Begin at the line with "C7: 68uF (plus AUX, minus VBUS) -> none" and output every line through the end of the records, exactly as given. Omit pictures.

───

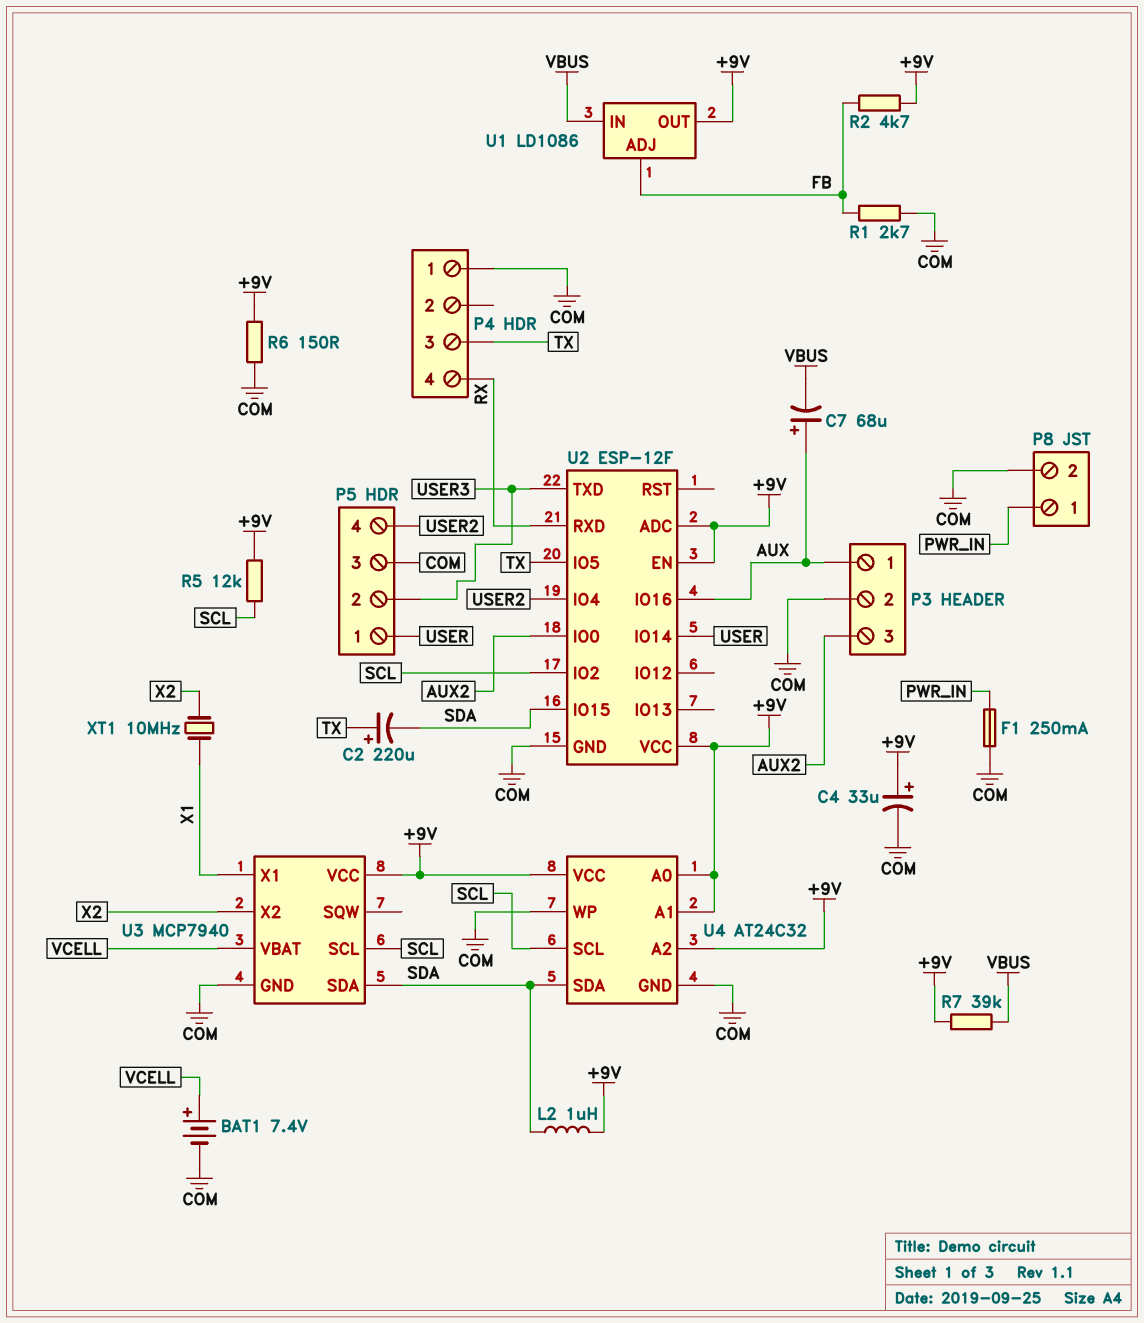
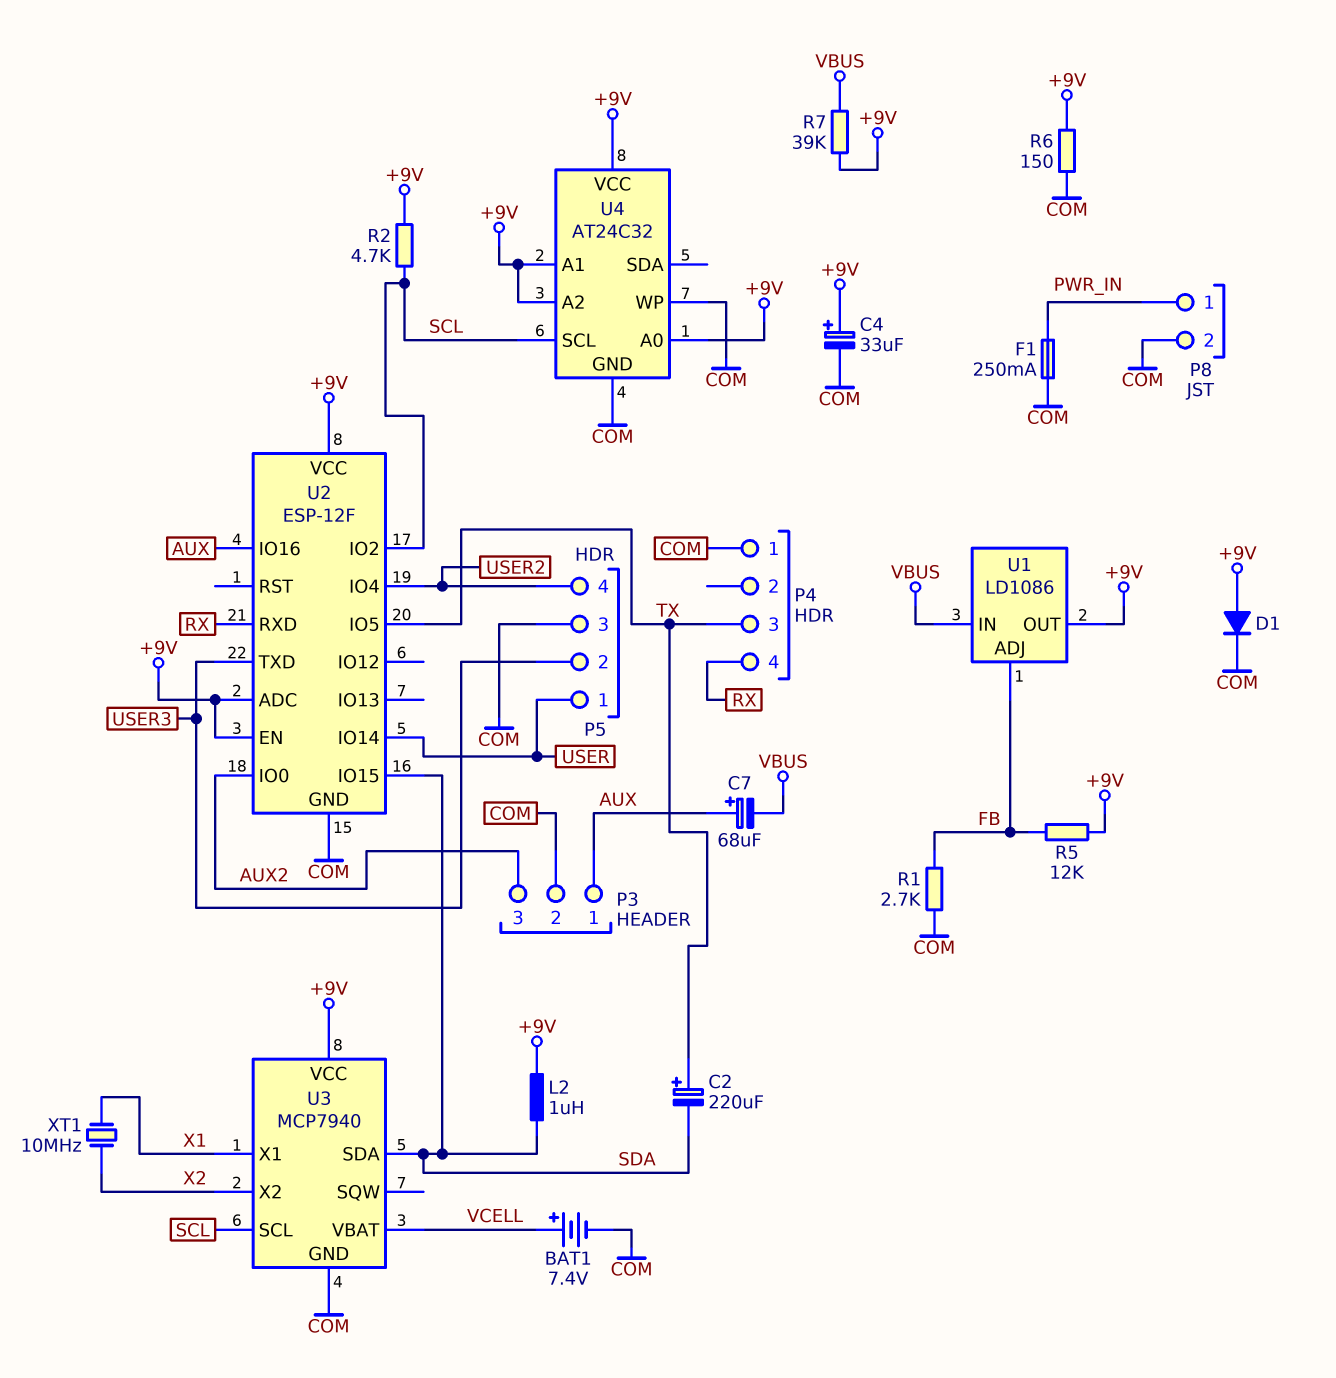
D1: none -> diode (A +9V, K COM)
R2: 4.7k (+9V, FB) -> 4.7k (+9V, SCL)
R5: 12k (+9V, SCL) -> 12k (+9V, FB)
U4 pin SDA: SDA -> none

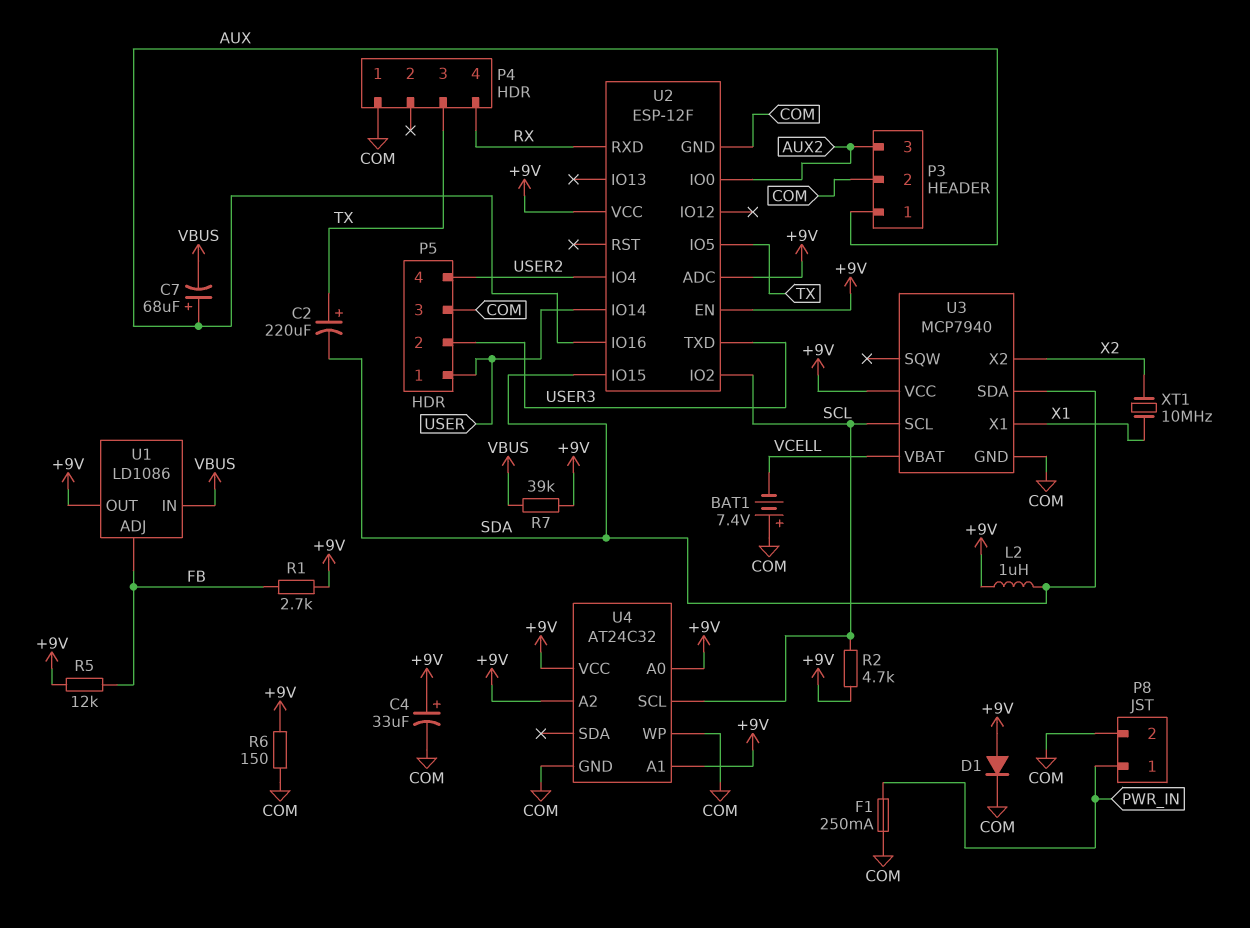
BAT1: 7.4V (plus VCELL, minus COM) -> 7.4V (plus COM, minus VCELL)
R1: 2.7k (COM, FB) -> 2.7k (+9V, FB)

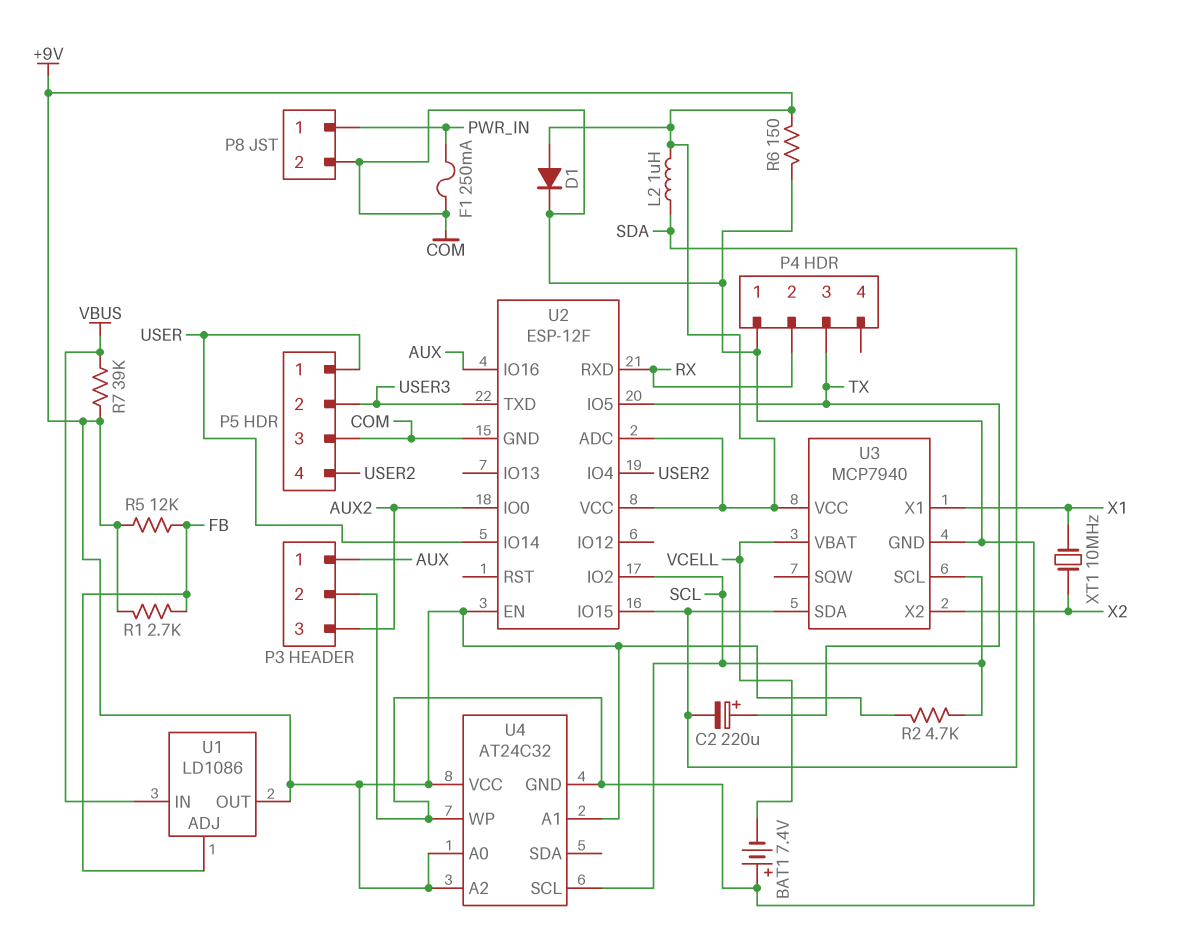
C4: 33uF (plus +9V, minus COM) -> none
C7: 68uF (plus AUX, minus VBUS) -> none
P4 pin 2: none -> RX
P4 pin 4: RX -> none

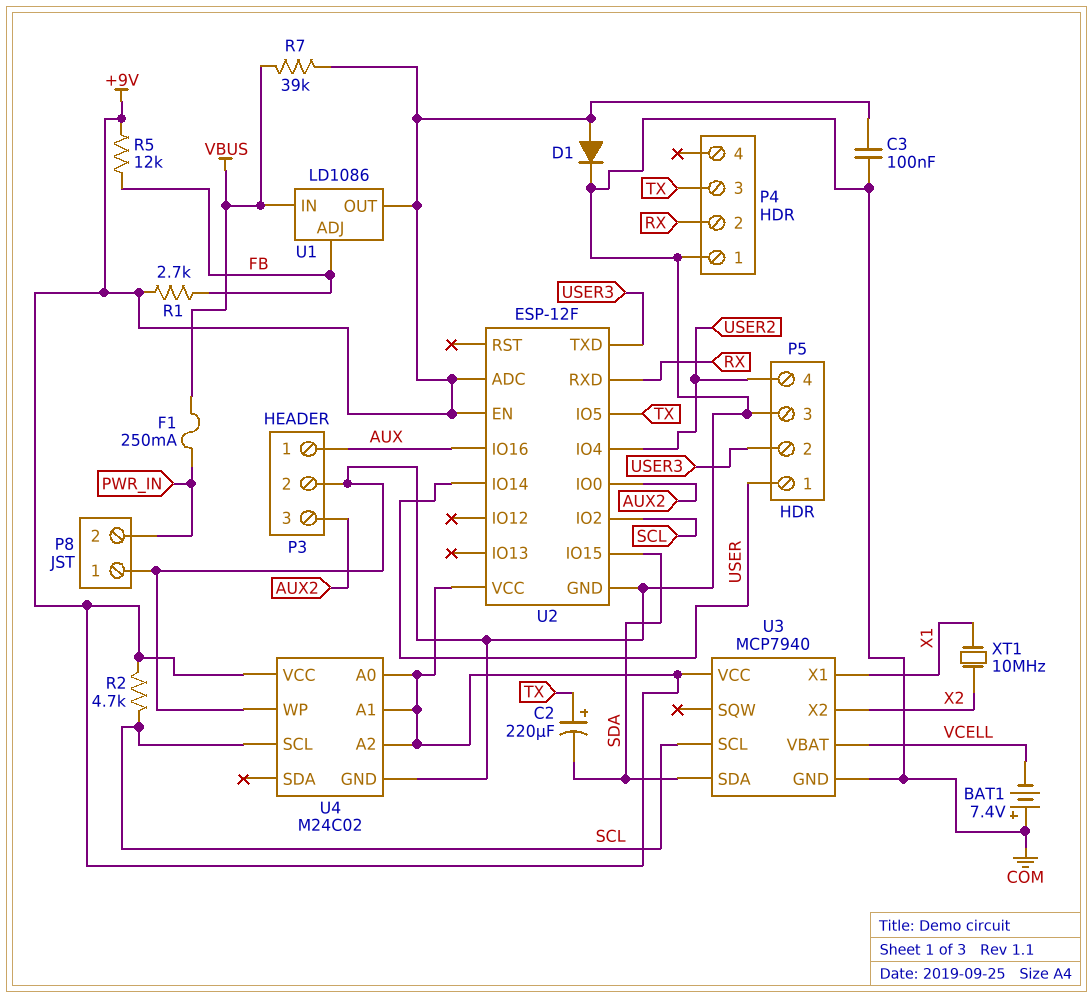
C3: none -> 100nF (+9V, COM)
F1: 250mA (COM, PWR_IN) -> 250mA (PWR_IN, VBUS)
L2: 1uH (+9V, SDA) -> none
P8 pin 1: PWR_IN -> COM
P8 pin 2: COM -> PWR_IN
R6: 150 (+9V, COM) -> none
U4: AT24C32 -> M24C02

───

* [THE COMPLETED TASK]:
C7: 68uF (plus AUX, minus VBUS) -> none
P4 pin 2: none -> RX
P4 pin 4: RX -> none

C3: none -> 100nF (+9V, COM)
F1: 250mA (COM, PWR_IN) -> 250mA (PWR_IN, VBUS)
L2: 1uH (+9V, SDA) -> none
P8 pin 1: PWR_IN -> COM
P8 pin 2: COM -> PWR_IN
R6: 150 (+9V, COM) -> none
U4: AT24C32 -> M24C02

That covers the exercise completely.